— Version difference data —
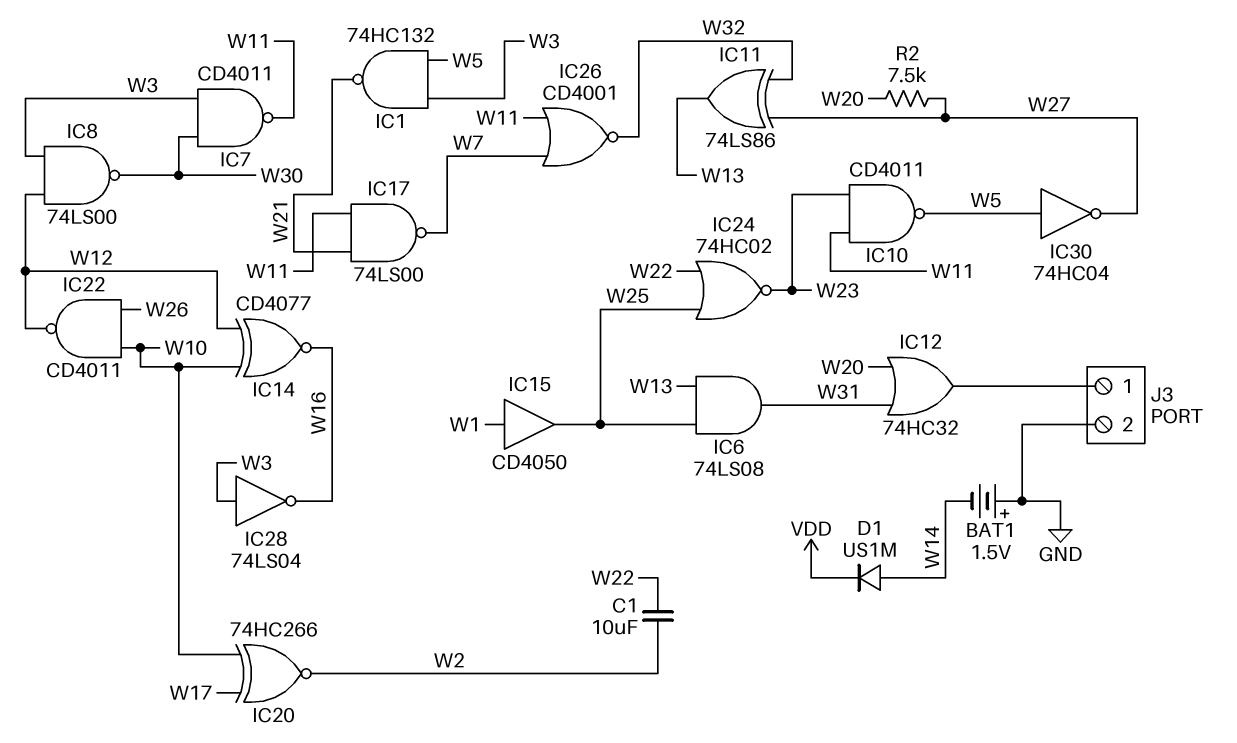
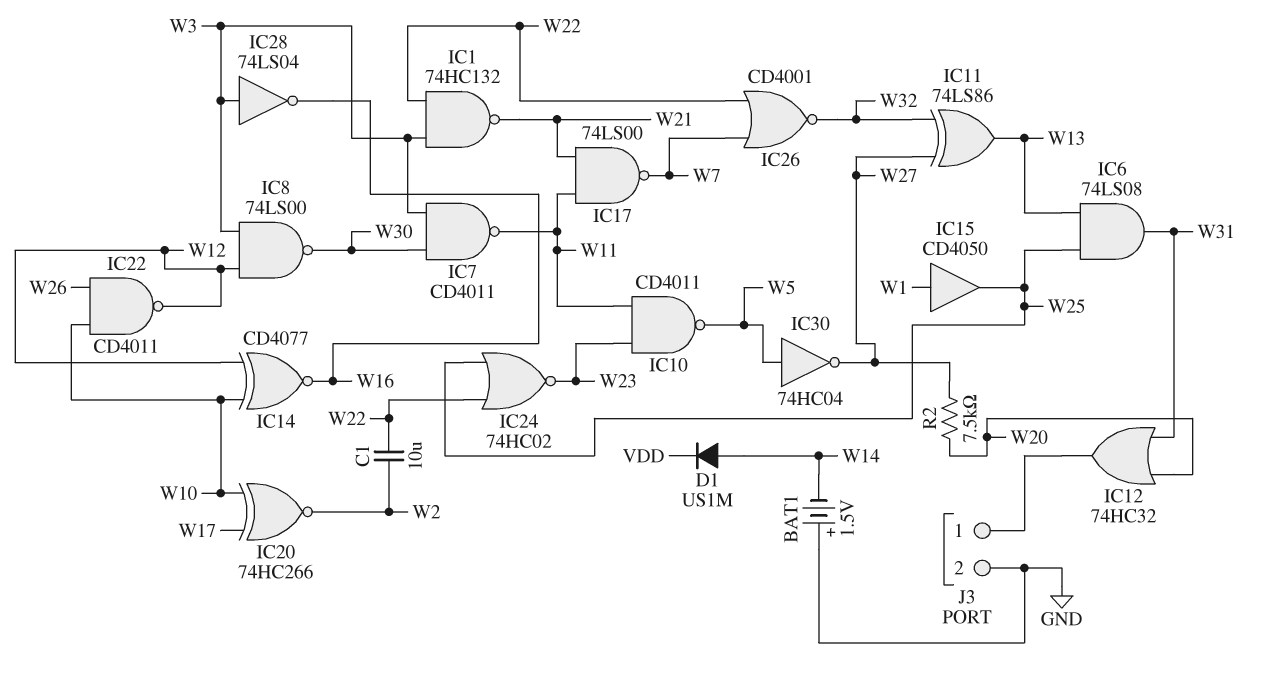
IC1: NAND 74HC132 (in W3, in W5, out W21) -> NAND 74HC132 (in W3, in W22, out W21)
IC26: NOR CD4001 (in W7, in W11, out W32) -> NOR CD4001 (in W7, in W22, out W32)

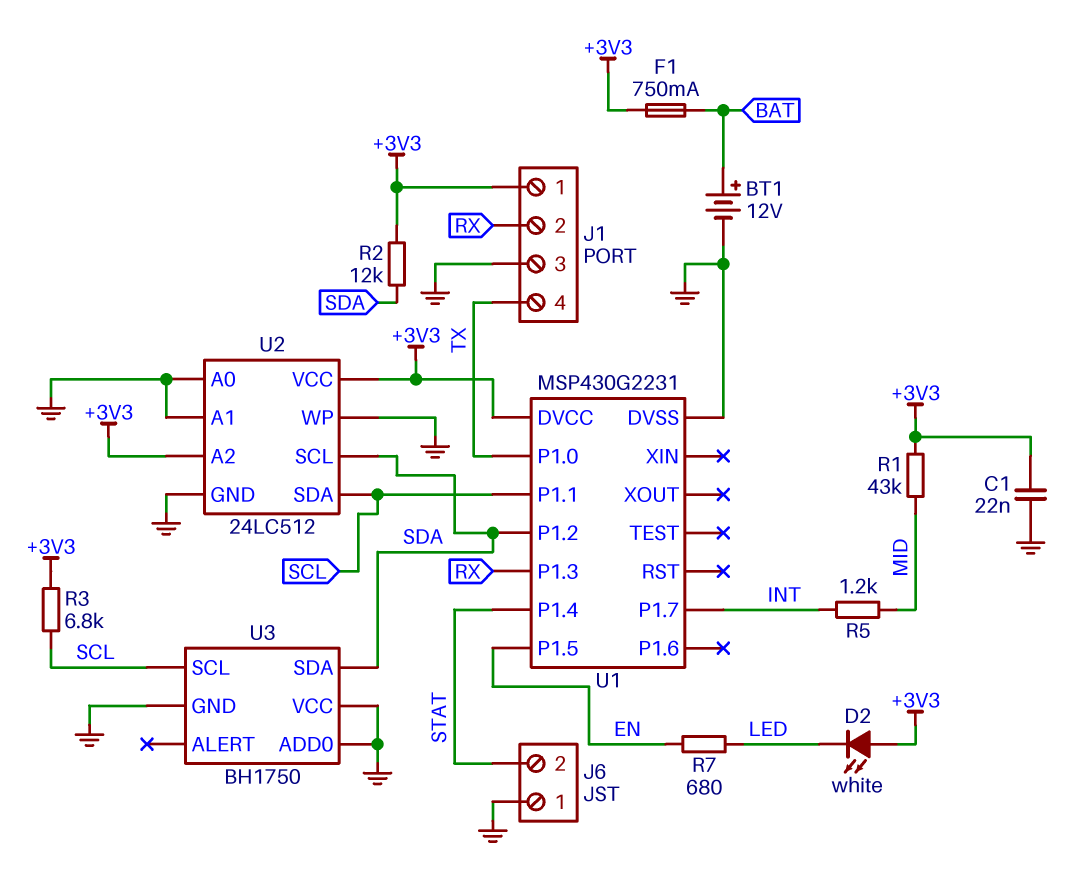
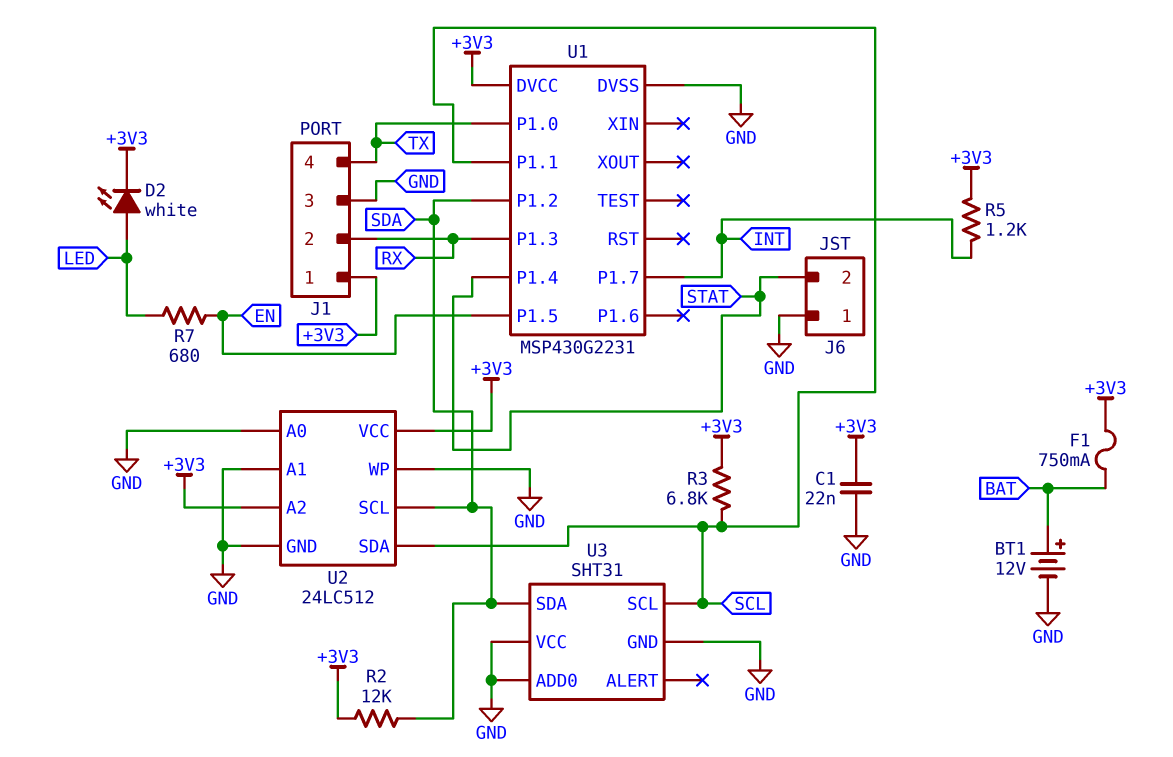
D2: LED white (A +3V3, K LED) -> LED white (A LED, K +3V3)
R1: 43k (+3V3, MID) -> none
R5: 1.2k (INT, MID) -> 1.2k (+3V3, INT)
U3: BH1750 -> SHT31

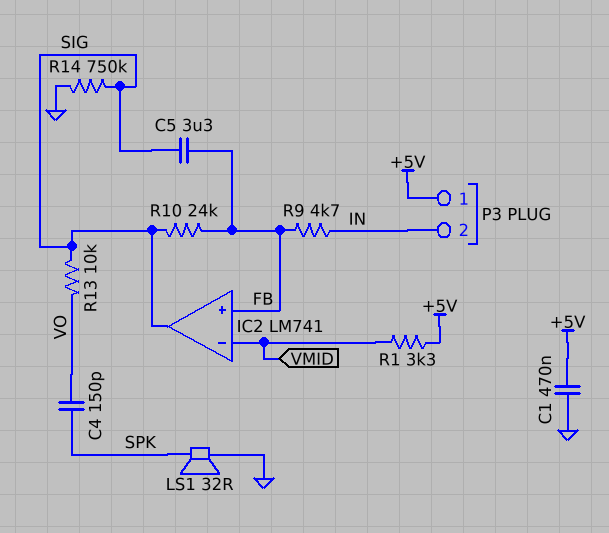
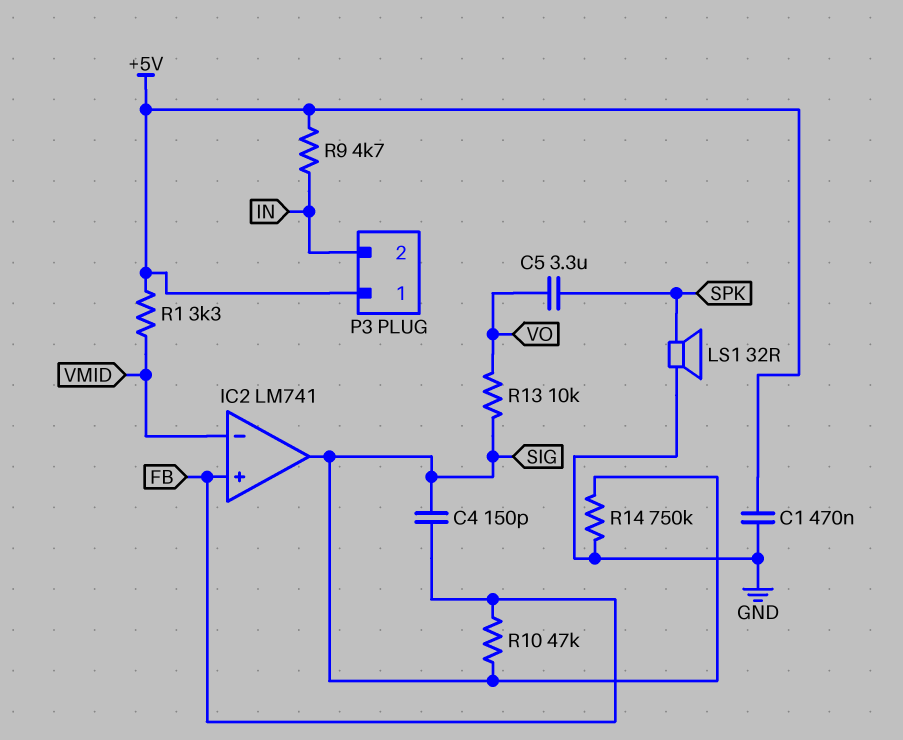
C4: 150pF (SPK, VO) -> 150pF (FB, SIG)
C5: 3.3uF (FB, SIG) -> 3.3uF (SPK, VO)
R9: 4.7k (FB, IN) -> 4.7k (+5V, IN)
R10: 24k (FB, SIG) -> 47k (FB, SIG)

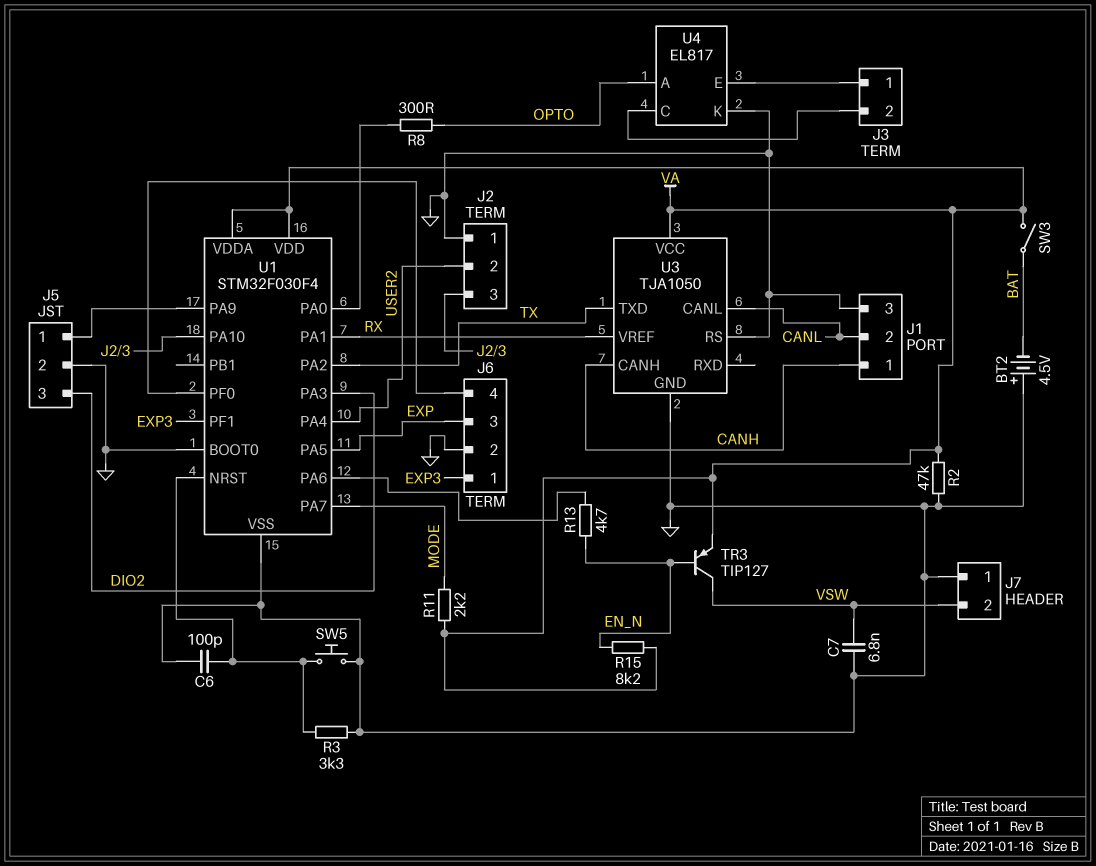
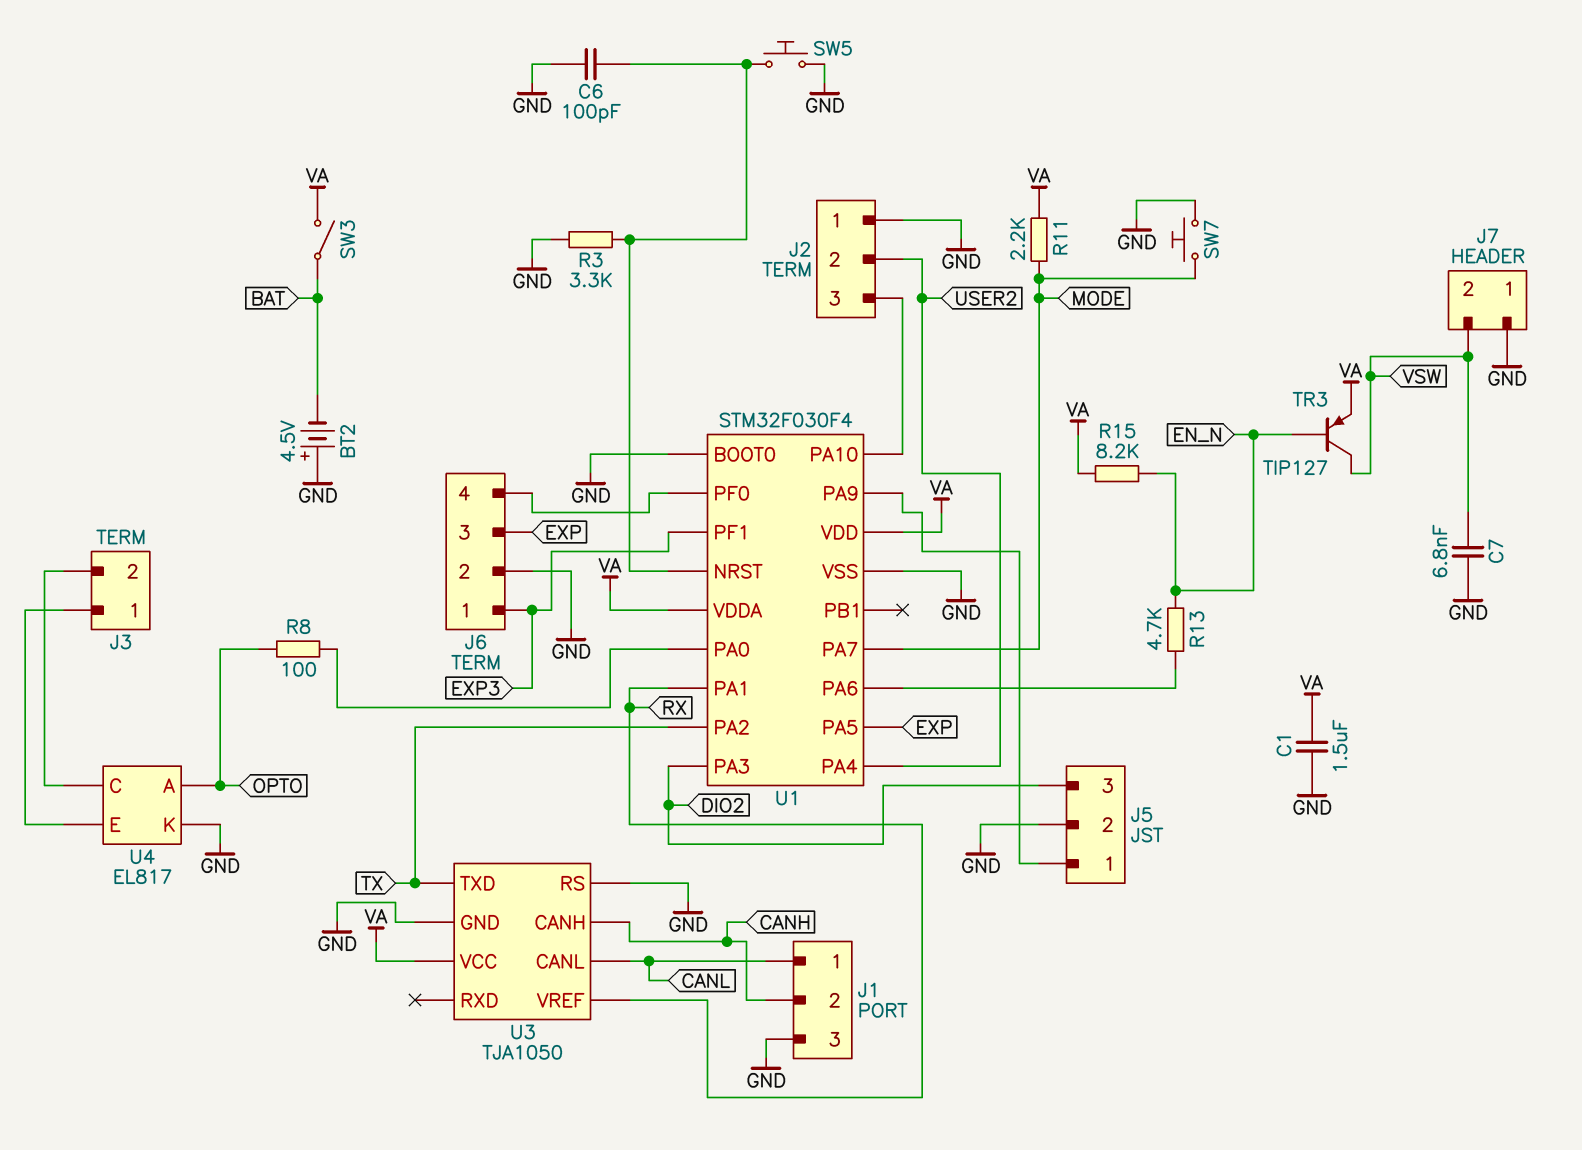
C1: none -> 1.5uF (GND, VA)
J1 pin 1: CANH -> CANL
J1 pin 2: CANL -> CANH
R2: 47k (GND, VA) -> none
R8: 300 (OPTO, U1/PA0) -> 100 (OPTO, U1/PA0)
SW7: none -> button (GND, MODE)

— WHAT THE TASK ASKS —
Each line from the one holding "D2: LED white" down to the end of the records is to be reproduced unaltered, and the pictures are to be omitted.

— RESULT FOR THIS TASK —
D2: LED white (A +3V3, K LED) -> LED white (A LED, K +3V3)
R1: 43k (+3V3, MID) -> none
R5: 1.2k (INT, MID) -> 1.2k (+3V3, INT)
U3: BH1750 -> SHT31

C4: 150pF (SPK, VO) -> 150pF (FB, SIG)
C5: 3.3uF (FB, SIG) -> 3.3uF (SPK, VO)
R9: 4.7k (FB, IN) -> 4.7k (+5V, IN)
R10: 24k (FB, SIG) -> 47k (FB, SIG)

C1: none -> 1.5uF (GND, VA)
J1 pin 1: CANH -> CANL
J1 pin 2: CANL -> CANH
R2: 47k (GND, VA) -> none
R8: 300 (OPTO, U1/PA0) -> 100 (OPTO, U1/PA0)
SW7: none -> button (GND, MODE)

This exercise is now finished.